Revision comparison data
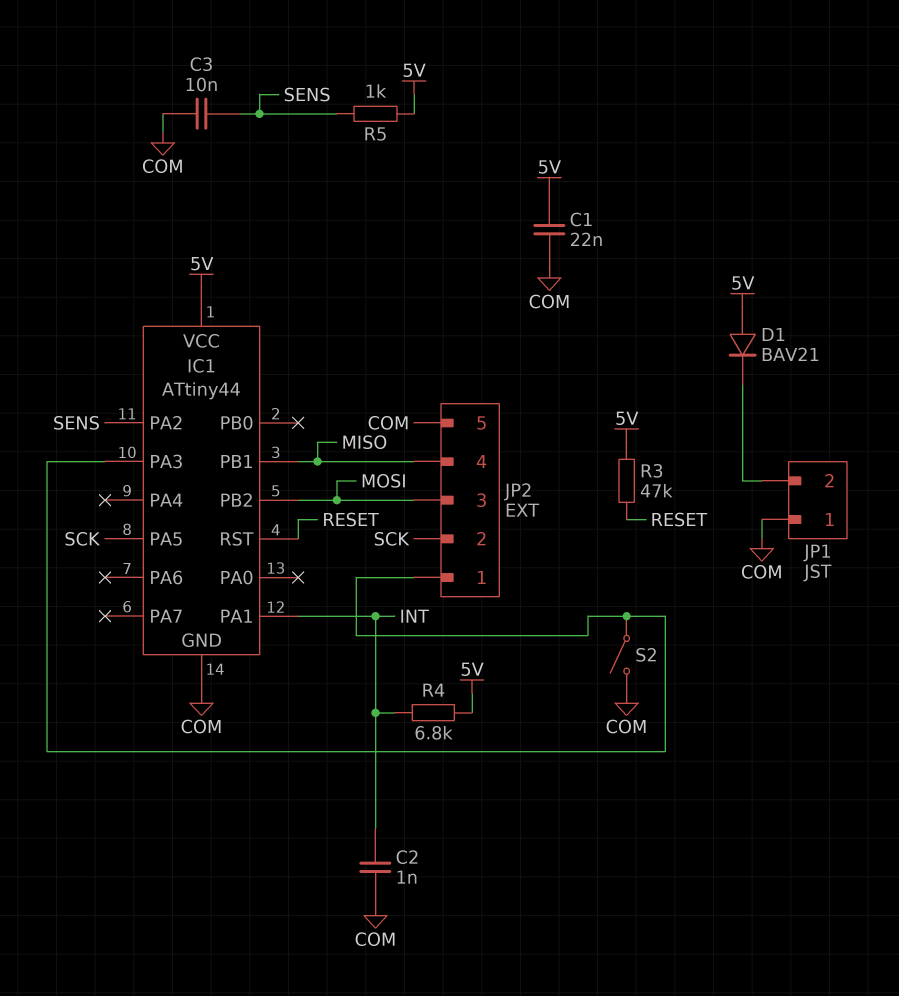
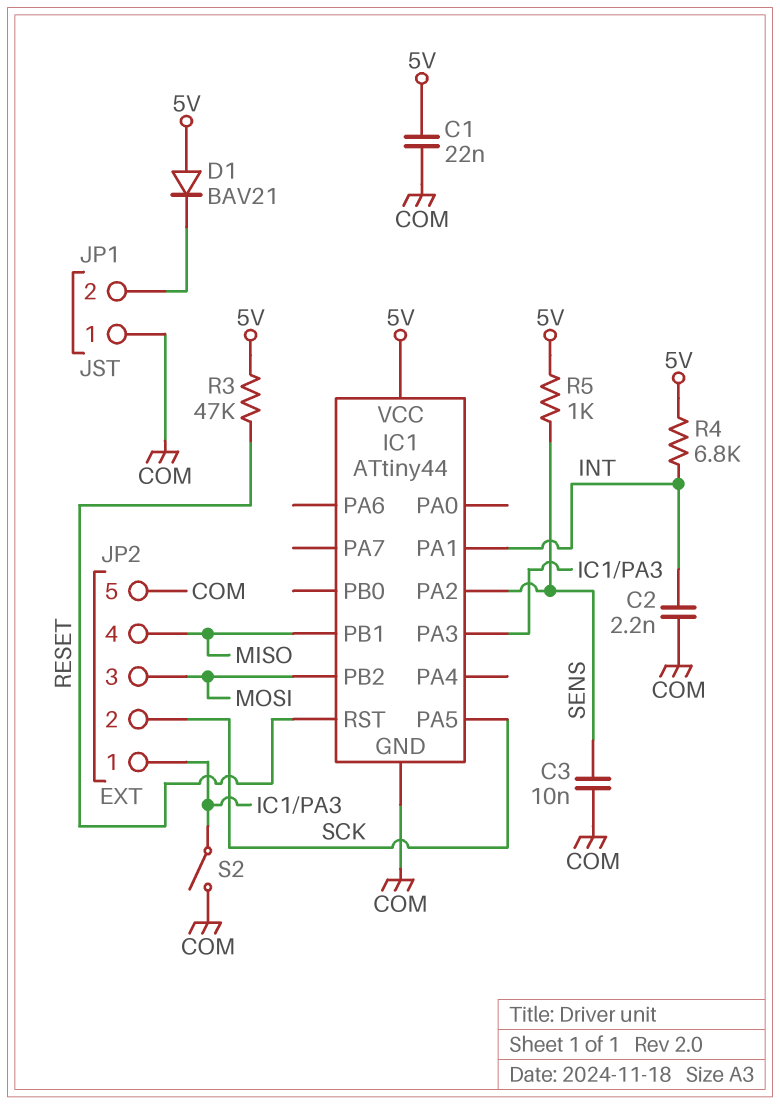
C2: 1nF (COM, INT) -> 2.2nF (COM, INT)

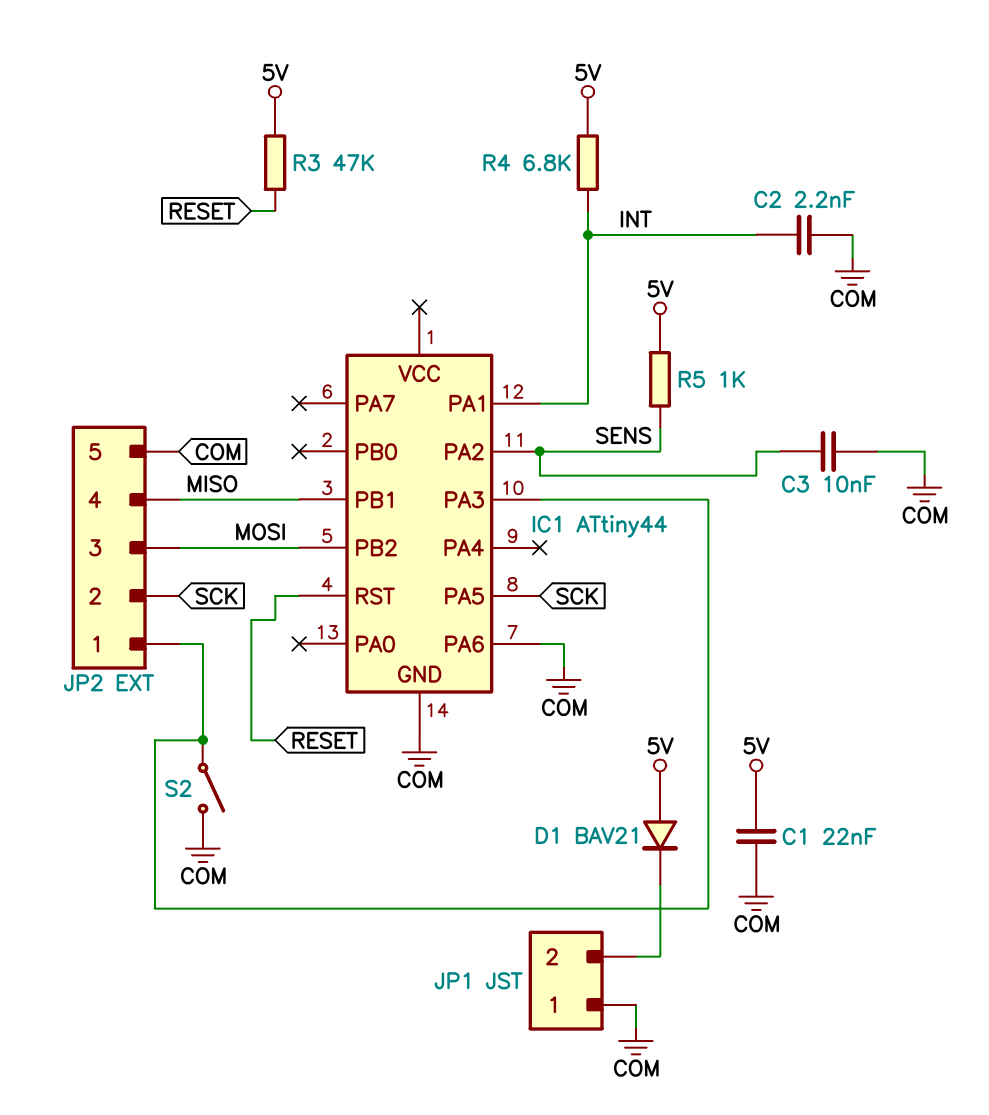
IC1 pin PA6: none -> COM
IC1 pin VCC: 5V -> none

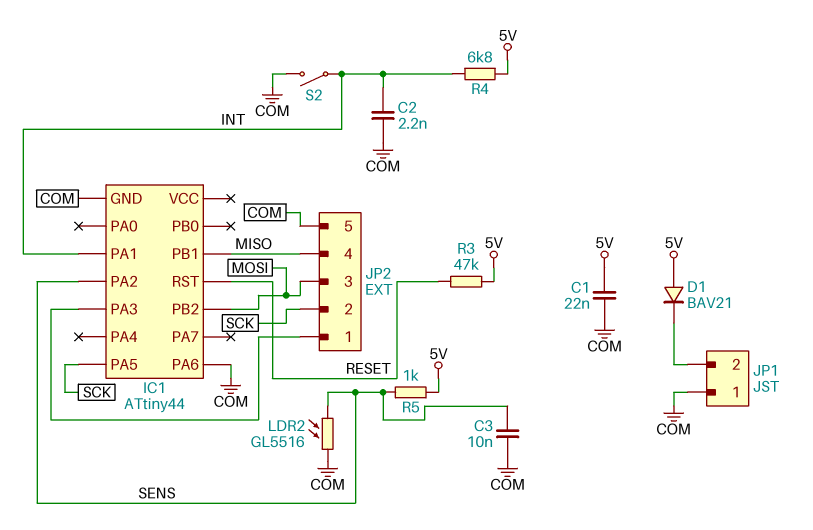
LDR2: none -> GL5516 (COM, SENS)
S2: switch (COM, IC1/PA3) -> switch (COM, INT)

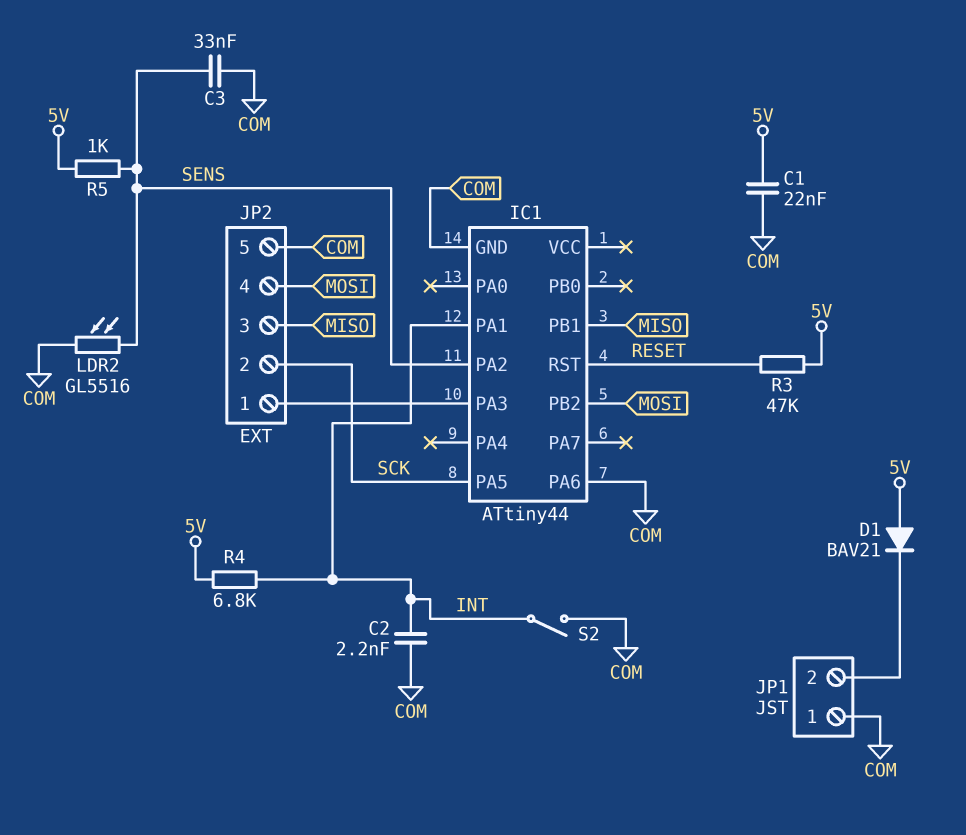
C3: 10nF (COM, SENS) -> 33nF (COM, SENS)
JP2 pin 3: MOSI -> MISO
JP2 pin 4: MISO -> MOSI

• TASK REQUIREMENTS
Without any of the pictures, set the entries down again exactly as written.

• WRITTEN SOLUTION
C2: 1nF (COM, INT) -> 2.2nF (COM, INT)

IC1 pin PA6: none -> COM
IC1 pin VCC: 5V -> none

LDR2: none -> GL5516 (COM, SENS)
S2: switch (COM, IC1/PA3) -> switch (COM, INT)

C3: 10nF (COM, SENS) -> 33nF (COM, SENS)
JP2 pin 3: MOSI -> MISO
JP2 pin 4: MISO -> MOSI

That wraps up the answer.